[Start of Data entries]

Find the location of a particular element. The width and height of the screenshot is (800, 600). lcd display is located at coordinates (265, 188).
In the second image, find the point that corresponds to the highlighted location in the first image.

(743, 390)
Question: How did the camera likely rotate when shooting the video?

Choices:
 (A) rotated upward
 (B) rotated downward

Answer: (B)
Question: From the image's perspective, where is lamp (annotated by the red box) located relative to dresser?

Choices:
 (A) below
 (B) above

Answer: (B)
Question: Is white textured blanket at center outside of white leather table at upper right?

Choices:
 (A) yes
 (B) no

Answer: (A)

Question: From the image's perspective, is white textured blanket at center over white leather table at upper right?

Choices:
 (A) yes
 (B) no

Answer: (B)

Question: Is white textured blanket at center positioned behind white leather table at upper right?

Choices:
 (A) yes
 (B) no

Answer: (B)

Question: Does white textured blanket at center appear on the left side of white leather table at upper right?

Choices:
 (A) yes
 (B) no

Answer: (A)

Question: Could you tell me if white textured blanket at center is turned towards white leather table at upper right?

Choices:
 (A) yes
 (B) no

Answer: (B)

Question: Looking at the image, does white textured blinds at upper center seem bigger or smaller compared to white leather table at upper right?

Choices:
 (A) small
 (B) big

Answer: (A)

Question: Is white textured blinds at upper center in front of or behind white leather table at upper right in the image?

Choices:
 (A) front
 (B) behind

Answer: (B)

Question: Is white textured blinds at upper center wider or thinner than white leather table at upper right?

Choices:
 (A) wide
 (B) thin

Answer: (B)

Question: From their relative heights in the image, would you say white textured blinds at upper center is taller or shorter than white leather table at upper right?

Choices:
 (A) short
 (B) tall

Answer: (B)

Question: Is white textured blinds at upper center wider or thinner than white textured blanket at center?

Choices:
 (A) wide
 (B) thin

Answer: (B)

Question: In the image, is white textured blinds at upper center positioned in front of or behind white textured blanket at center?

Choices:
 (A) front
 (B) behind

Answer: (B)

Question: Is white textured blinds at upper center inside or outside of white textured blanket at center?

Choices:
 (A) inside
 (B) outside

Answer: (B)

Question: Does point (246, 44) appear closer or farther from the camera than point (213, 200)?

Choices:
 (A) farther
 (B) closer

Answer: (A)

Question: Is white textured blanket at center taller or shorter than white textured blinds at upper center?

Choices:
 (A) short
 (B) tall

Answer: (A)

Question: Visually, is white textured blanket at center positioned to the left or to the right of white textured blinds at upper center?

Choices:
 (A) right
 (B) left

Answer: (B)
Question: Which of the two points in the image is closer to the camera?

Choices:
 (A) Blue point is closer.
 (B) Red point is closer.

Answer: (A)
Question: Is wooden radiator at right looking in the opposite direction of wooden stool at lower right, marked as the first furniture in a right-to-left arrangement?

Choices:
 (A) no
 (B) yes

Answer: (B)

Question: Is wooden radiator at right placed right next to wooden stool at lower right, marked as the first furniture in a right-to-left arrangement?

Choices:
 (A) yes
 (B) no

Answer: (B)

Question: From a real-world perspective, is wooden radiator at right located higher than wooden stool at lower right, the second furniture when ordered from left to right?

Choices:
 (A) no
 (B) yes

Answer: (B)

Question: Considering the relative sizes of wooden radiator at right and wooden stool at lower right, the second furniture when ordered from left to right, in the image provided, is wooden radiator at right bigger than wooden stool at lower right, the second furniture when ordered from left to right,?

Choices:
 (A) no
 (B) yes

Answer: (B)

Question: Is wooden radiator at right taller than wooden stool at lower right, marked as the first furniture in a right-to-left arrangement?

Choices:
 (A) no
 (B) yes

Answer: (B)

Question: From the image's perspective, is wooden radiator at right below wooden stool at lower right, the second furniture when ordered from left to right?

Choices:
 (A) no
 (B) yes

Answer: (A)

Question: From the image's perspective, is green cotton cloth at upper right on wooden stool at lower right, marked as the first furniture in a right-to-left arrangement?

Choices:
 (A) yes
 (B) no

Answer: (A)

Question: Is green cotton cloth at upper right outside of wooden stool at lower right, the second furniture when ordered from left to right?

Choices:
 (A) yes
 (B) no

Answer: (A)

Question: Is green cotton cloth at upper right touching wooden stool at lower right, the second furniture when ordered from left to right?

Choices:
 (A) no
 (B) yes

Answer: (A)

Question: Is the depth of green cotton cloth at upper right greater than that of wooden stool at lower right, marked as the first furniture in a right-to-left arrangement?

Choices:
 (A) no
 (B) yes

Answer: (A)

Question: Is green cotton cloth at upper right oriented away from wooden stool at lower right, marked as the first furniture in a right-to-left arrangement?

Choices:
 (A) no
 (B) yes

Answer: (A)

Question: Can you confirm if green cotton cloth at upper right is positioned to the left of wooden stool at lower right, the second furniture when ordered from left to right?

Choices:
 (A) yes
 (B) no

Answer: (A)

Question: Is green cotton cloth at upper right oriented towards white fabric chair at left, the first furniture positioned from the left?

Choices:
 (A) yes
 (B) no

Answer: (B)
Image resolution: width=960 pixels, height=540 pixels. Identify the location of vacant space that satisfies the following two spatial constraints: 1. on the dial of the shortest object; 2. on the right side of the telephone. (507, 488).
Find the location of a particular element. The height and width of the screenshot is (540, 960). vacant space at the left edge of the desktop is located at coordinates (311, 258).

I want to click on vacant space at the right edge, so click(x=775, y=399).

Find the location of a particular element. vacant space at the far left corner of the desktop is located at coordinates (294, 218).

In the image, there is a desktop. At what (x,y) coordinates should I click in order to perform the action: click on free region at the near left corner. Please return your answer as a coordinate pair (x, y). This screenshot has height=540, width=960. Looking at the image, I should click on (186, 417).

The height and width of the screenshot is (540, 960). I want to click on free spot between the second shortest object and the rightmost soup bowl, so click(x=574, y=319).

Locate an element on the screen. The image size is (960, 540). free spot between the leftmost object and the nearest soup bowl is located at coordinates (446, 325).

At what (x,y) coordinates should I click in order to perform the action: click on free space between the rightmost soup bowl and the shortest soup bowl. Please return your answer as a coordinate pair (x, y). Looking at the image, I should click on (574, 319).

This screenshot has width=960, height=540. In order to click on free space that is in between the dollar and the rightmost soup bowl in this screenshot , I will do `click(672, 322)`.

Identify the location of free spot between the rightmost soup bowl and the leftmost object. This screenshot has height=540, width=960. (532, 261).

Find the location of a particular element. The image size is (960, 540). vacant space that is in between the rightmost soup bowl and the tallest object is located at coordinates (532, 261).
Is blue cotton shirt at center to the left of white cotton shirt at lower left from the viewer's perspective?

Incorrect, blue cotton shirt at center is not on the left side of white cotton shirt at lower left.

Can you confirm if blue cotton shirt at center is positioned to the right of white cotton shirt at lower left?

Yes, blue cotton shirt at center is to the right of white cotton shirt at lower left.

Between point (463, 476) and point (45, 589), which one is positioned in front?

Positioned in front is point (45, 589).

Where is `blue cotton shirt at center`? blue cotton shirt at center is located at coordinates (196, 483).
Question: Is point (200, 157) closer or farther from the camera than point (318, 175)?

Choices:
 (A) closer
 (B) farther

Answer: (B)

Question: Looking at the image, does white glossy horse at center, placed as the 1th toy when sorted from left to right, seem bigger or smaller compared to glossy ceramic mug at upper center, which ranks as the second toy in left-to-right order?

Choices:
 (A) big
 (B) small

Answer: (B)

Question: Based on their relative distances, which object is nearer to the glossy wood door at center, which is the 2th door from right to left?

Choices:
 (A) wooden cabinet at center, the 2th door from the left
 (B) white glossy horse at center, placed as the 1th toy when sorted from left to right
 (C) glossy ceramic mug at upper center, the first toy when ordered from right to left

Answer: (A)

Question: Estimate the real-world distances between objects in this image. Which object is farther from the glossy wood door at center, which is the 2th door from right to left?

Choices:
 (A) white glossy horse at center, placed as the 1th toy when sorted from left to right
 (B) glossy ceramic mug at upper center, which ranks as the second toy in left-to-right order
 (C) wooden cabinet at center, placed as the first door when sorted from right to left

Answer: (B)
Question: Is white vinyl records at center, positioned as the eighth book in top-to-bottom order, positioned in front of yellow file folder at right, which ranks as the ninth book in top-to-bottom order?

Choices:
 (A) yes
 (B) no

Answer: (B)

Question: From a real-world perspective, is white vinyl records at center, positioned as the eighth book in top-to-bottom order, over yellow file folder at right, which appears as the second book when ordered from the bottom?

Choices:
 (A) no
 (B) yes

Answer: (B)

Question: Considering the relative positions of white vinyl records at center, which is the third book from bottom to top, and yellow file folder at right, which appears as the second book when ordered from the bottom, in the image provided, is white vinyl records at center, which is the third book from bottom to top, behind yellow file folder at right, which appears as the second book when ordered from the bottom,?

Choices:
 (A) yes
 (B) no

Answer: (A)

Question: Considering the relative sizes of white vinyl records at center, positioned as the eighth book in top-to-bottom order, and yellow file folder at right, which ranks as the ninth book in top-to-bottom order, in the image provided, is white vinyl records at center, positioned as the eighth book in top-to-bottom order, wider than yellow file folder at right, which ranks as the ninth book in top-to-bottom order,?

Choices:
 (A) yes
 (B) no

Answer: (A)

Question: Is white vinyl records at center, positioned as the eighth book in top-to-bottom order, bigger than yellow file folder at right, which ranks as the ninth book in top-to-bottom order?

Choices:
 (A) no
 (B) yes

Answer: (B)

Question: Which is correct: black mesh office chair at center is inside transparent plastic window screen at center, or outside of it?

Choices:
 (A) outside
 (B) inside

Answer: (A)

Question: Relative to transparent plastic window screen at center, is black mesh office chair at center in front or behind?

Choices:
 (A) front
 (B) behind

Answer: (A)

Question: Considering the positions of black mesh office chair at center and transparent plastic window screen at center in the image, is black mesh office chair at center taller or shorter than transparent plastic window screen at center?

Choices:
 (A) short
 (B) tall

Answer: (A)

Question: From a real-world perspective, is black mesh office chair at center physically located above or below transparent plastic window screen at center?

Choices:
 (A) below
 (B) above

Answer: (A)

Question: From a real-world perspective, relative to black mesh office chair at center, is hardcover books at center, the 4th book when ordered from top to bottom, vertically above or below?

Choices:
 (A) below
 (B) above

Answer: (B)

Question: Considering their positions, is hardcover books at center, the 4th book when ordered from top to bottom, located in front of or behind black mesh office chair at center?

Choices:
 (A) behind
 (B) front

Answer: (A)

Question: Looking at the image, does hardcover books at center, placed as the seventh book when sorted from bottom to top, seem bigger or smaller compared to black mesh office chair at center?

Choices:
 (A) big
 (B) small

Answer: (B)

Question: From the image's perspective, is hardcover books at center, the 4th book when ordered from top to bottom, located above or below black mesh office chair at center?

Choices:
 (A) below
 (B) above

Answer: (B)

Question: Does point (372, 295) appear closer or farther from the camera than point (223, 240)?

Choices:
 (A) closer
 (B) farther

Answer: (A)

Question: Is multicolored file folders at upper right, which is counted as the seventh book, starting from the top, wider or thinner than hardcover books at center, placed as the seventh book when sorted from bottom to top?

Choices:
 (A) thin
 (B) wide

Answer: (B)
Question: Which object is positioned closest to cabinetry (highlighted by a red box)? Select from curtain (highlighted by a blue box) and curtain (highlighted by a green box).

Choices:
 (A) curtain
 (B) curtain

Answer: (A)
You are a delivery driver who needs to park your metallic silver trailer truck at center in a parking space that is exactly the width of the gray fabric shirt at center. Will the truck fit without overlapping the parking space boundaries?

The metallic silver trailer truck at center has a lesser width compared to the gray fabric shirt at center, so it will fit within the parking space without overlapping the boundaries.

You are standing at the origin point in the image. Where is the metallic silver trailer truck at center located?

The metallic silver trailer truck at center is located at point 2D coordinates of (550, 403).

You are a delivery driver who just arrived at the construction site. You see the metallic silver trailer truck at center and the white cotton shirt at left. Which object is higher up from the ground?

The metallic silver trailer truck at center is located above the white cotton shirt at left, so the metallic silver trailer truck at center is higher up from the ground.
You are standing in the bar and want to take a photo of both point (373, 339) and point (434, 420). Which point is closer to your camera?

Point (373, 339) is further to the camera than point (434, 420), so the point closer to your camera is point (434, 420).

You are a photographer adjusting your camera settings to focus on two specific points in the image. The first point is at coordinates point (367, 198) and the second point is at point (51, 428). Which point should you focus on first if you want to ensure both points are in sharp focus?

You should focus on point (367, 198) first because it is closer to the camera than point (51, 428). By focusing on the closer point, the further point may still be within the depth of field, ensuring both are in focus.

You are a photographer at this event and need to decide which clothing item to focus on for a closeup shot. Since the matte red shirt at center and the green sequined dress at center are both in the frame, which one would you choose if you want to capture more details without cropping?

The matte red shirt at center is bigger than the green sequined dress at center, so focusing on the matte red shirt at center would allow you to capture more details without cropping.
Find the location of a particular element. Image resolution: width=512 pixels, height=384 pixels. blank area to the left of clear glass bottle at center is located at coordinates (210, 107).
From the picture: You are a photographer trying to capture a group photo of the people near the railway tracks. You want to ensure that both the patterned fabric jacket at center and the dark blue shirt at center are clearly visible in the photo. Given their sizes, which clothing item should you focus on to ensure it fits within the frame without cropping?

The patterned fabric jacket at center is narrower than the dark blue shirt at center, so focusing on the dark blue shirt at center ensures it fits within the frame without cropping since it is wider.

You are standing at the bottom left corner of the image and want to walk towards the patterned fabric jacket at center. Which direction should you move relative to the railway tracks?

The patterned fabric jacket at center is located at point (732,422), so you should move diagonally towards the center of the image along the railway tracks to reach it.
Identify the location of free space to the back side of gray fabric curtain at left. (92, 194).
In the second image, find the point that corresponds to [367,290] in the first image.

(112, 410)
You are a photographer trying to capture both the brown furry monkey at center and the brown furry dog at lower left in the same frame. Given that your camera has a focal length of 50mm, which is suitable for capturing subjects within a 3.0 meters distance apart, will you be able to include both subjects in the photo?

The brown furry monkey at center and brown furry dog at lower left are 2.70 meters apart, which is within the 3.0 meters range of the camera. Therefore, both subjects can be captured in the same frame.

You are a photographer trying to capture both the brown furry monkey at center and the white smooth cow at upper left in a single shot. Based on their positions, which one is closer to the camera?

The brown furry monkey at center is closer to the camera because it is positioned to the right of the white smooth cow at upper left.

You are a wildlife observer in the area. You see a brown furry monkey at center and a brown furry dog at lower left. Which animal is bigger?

[End of Data entries]

[Requirement]:
Return each line above that contains the word "compared", reproducing every such line in full.

[Exercise result]:
Question: Looking at the image, does white textured blinds at upper center seem bigger or smaller compared to white leather table at upper right?
Question: Looking at the image, does white glossy horse at center, placed as the 1th toy when sorted from left to right, seem bigger or smaller compared to glossy ceramic mug at upper center, which ranks as the second toy in left-to-right order?
Question: Looking at the image, does hardcover books at center, placed as the seventh book when sorted from bottom to top, seem bigger or smaller compared to black mesh office chair at center?
The metallic silver trailer truck at center has a lesser width compared to the gray fabric shirt at center, so it will fit within the parking space without overlapping the boundaries.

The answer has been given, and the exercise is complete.